_PROMPT_
The required output is a word-for-word restatement of the material below, from the line with "purple star: (434, 294)" through its last line, inclusive.
■ ■ ■ ■ ■
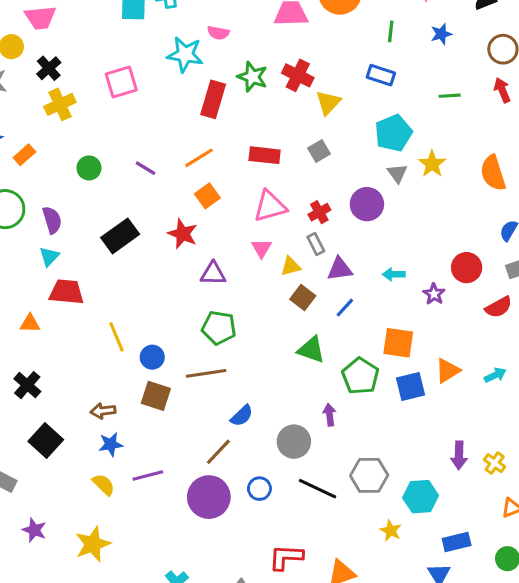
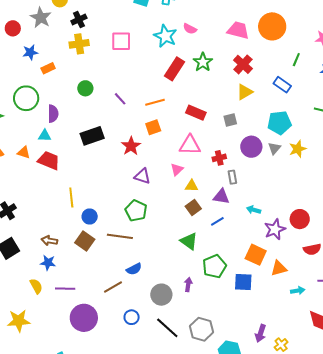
red cross: (298, 75) -> (243, 64), moved
purple circle: (367, 204) -> (251, 147), moved
gray rectangle: (316, 244) -> (232, 177), moved
cyan triangle: (49, 257) -> (45, 136), turned 32
purple star: (434, 294) -> (275, 229), size x1.5
orange triangle: (30, 323) -> (24, 153), moved
orange square: (398, 343) -> (256, 255), moved
orange triangle: (448, 371) -> (279, 268), moved
purple circle: (209, 497) -> (84, 318), moved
■ ■ ■ ■ ■
_TASK OUTPUT_
purple star: (434, 294) -> (275, 229), size x1.5
orange triangle: (30, 323) -> (24, 153), moved
orange square: (398, 343) -> (256, 255), moved
orange triangle: (448, 371) -> (279, 268), moved
purple circle: (209, 497) -> (84, 318), moved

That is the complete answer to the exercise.